*Problem to work on*
Repeat each line of the data below exactly, but skip the pictures.
**** Input material ****
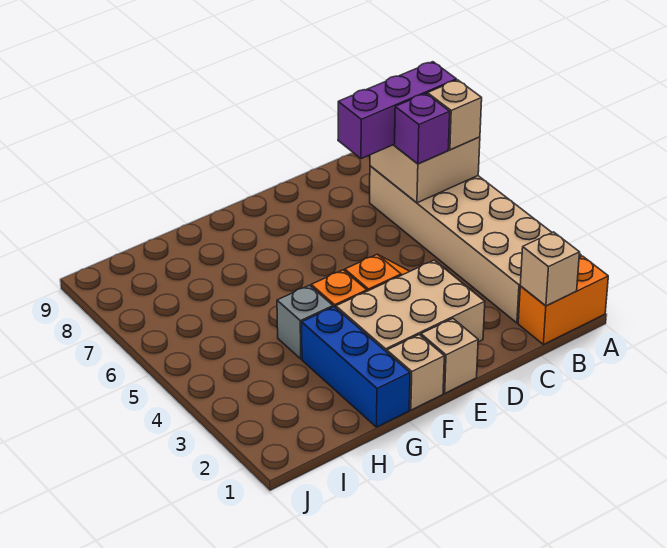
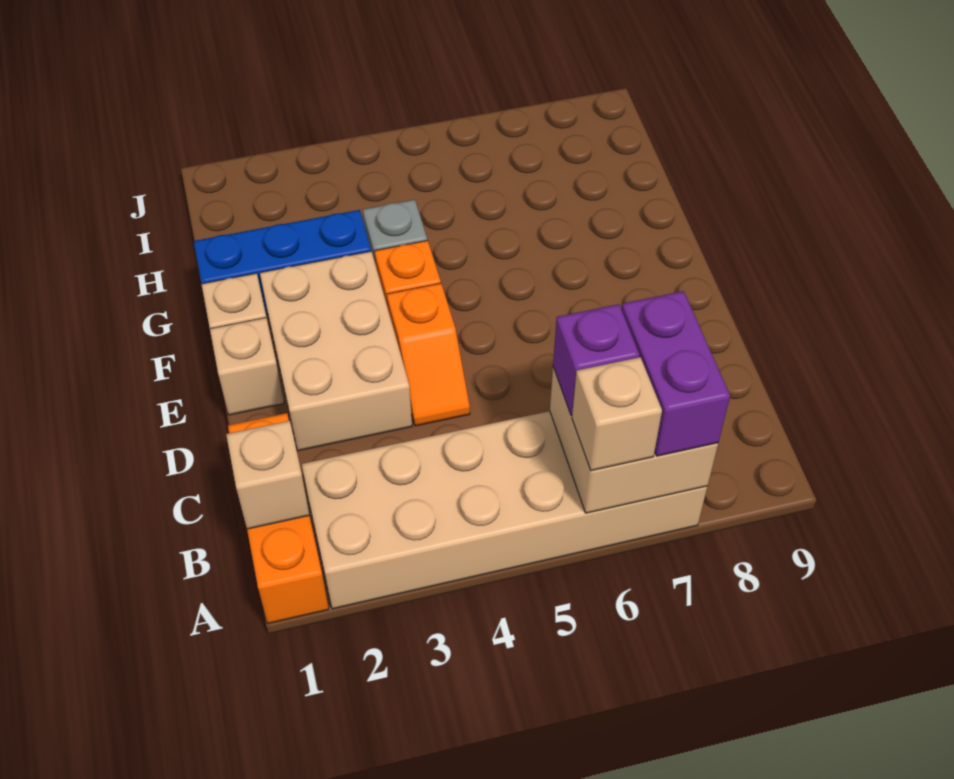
orange brick A1:B1 level 1 -> orange brick A1:C1 level 1
purple brick A7:C7 level 3 -> purple brick A7:B7 level 3

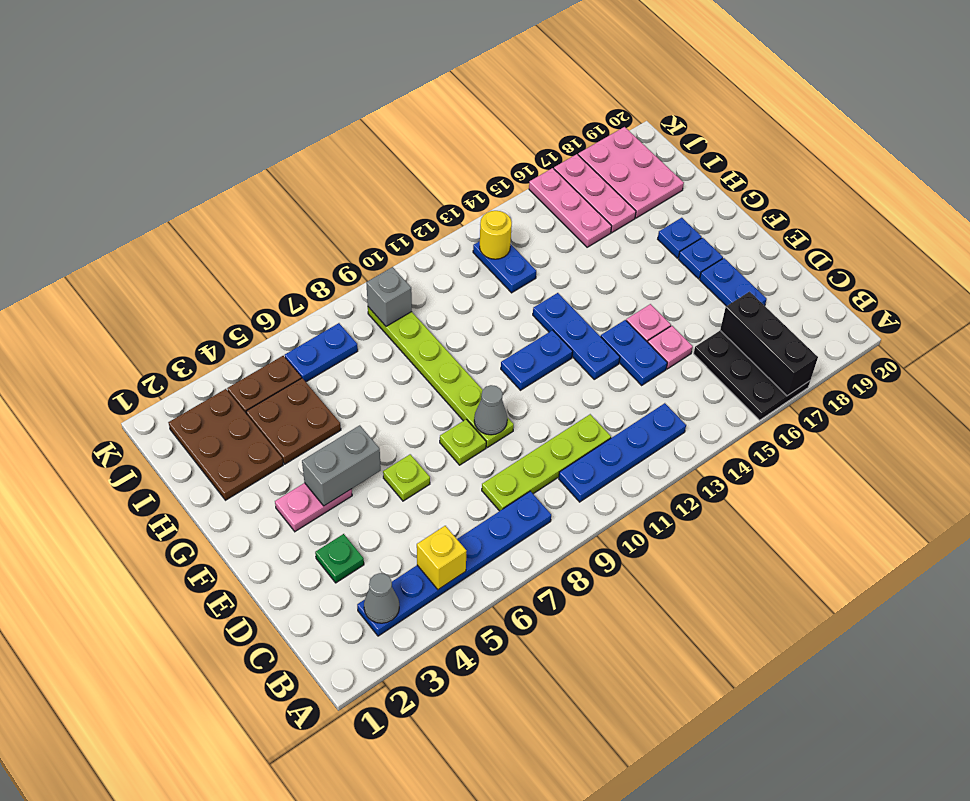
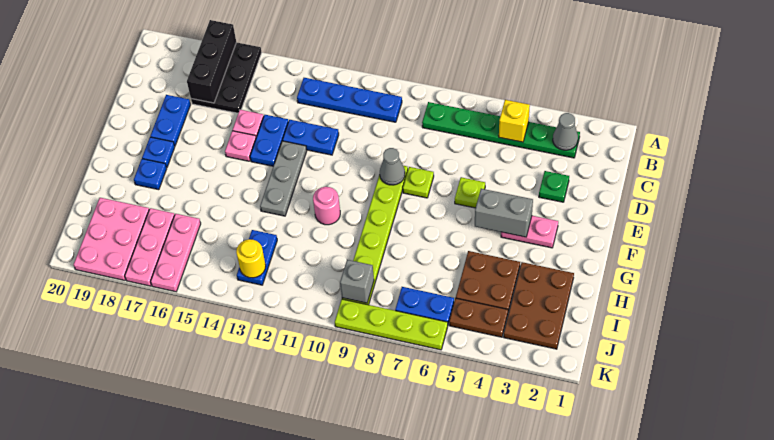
blue plate B3:B8 level 1 -> green plate B3:B8 level 1
lime plate C8:C11 level 1 -> lime plate K6:K9 level 1
blue plate E13:G13 level 1 -> grey plate E13:G13 level 1
blue plate F11:F12 level 1 -> blue plate D12:D13 level 1
none -> pink round brick G11 level 1

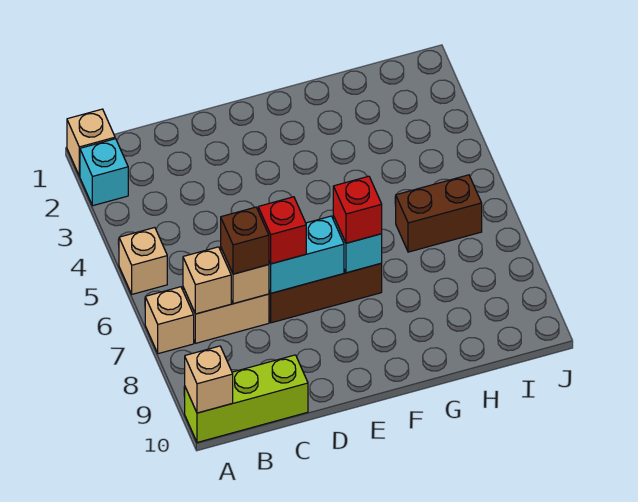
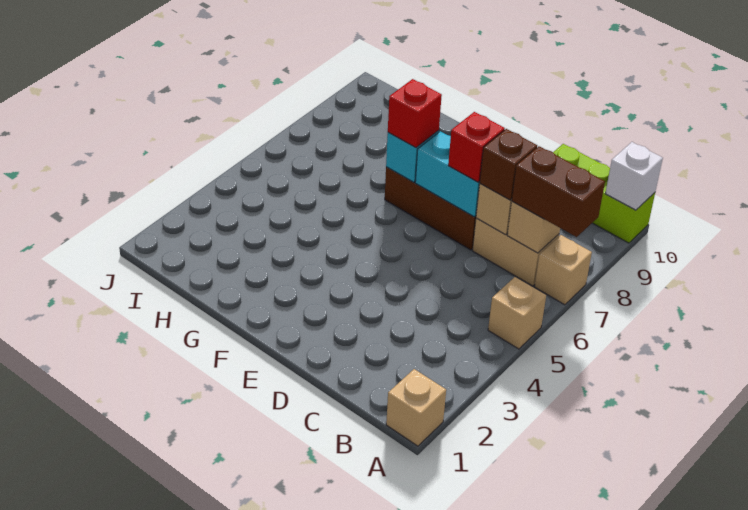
cyan brick A2 level 1 -> none
tan brick A10 level 2 -> white brick A10 level 2
brown brick H6:I6 level 1 -> brown brick A7:B7 level 3

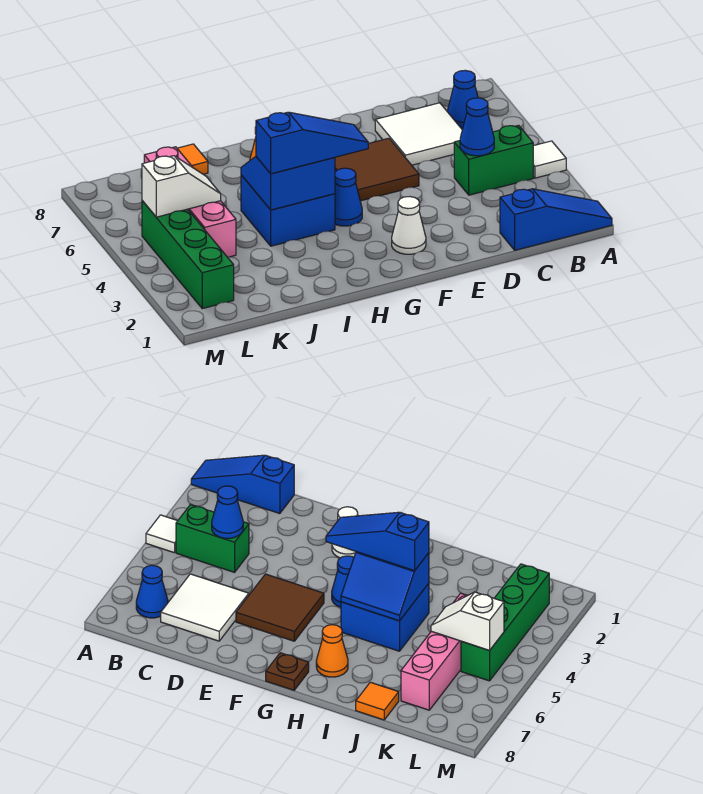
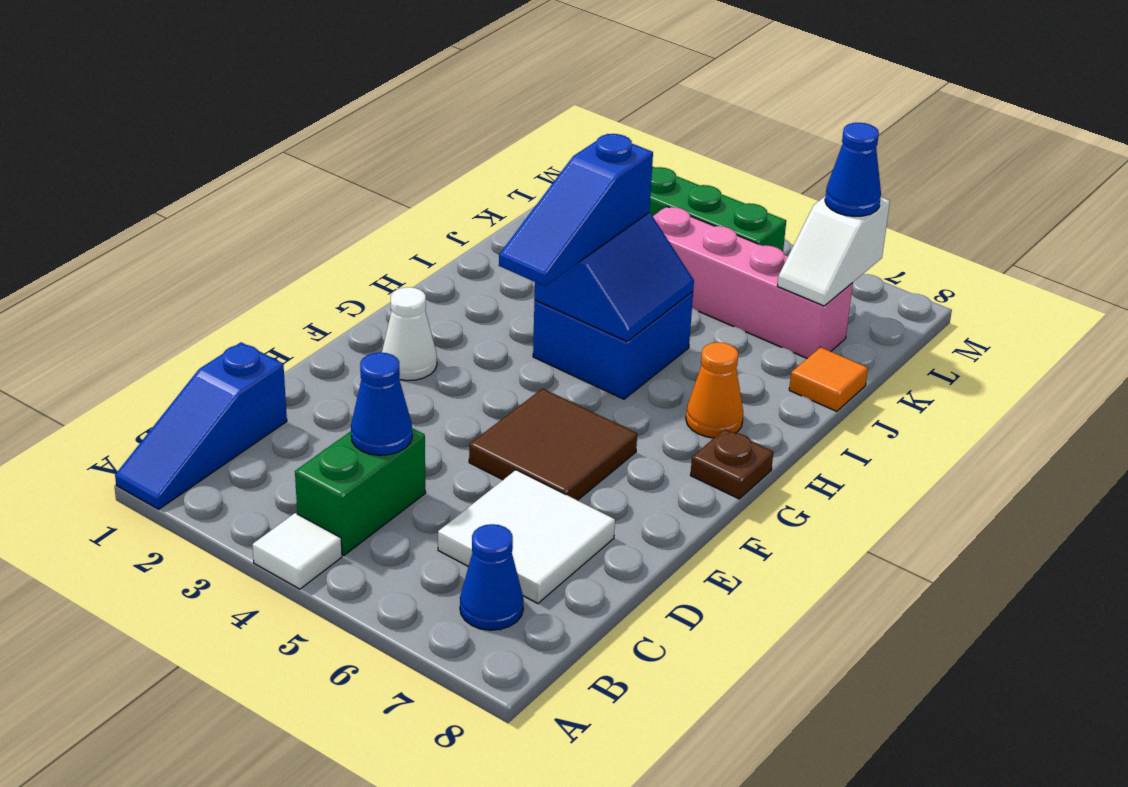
blue cone G4 level 1 -> blue cone L7 level 3
white slope K5:L5 level 2 top L -> white slope K7:L7 level 2 top L

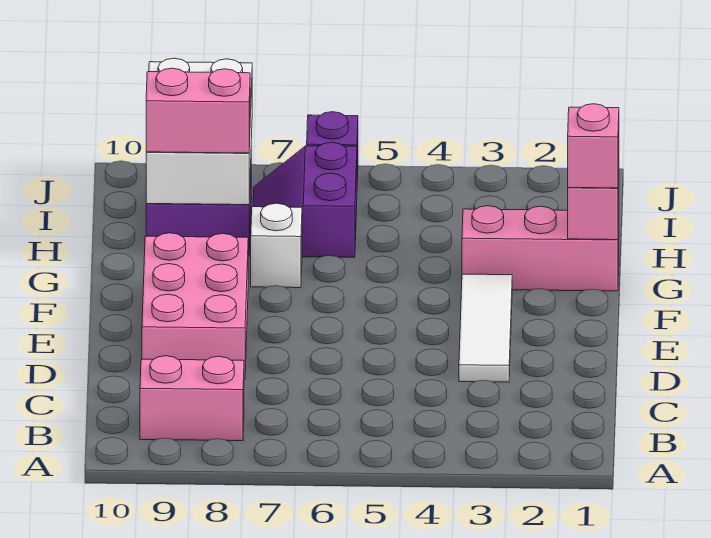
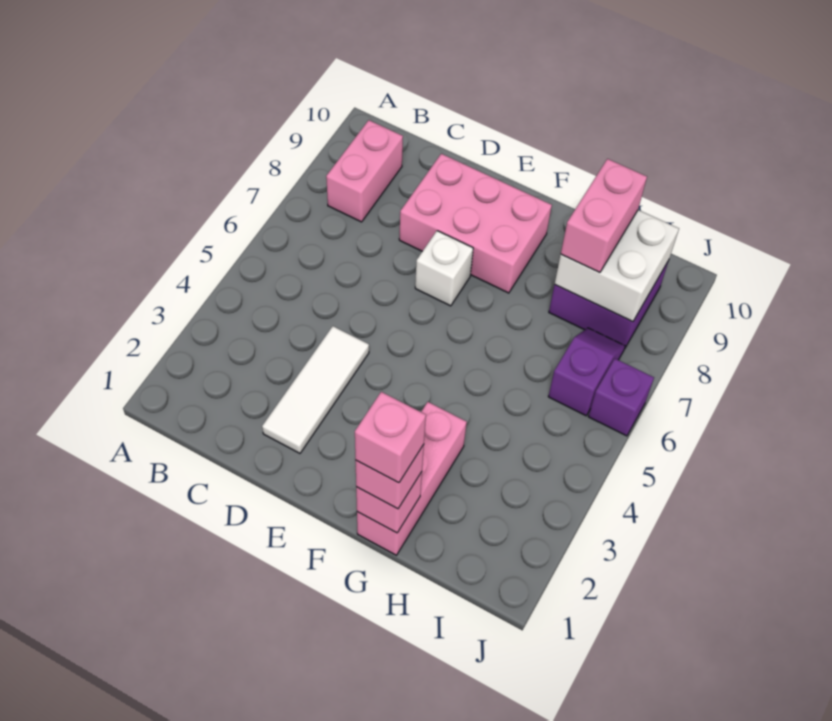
white tile D3:F3 level 1 -> white tile D2:D4 level 1
none -> pink brick G1 level 4
white brick G7 level 1 -> white brick E7 level 1
purple slope H6:I7 level 1 top 6 -> purple slope I6:I7 level 1 top 6
white brick H8:J9 level 2 -> white brick H8:I9 level 2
****
*Output*
orange brick A1:B1 level 1 -> orange brick A1:C1 level 1
purple brick A7:C7 level 3 -> purple brick A7:B7 level 3

blue plate B3:B8 level 1 -> green plate B3:B8 level 1
lime plate C8:C11 level 1 -> lime plate K6:K9 level 1
blue plate E13:G13 level 1 -> grey plate E13:G13 level 1
blue plate F11:F12 level 1 -> blue plate D12:D13 level 1
none -> pink round brick G11 level 1

cyan brick A2 level 1 -> none
tan brick A10 level 2 -> white brick A10 level 2
brown brick H6:I6 level 1 -> brown brick A7:B7 level 3

blue cone G4 level 1 -> blue cone L7 level 3
white slope K5:L5 level 2 top L -> white slope K7:L7 level 2 top L

white tile D3:F3 level 1 -> white tile D2:D4 level 1
none -> pink brick G1 level 4
white brick G7 level 1 -> white brick E7 level 1
purple slope H6:I7 level 1 top 6 -> purple slope I6:I7 level 1 top 6
white brick H8:J9 level 2 -> white brick H8:I9 level 2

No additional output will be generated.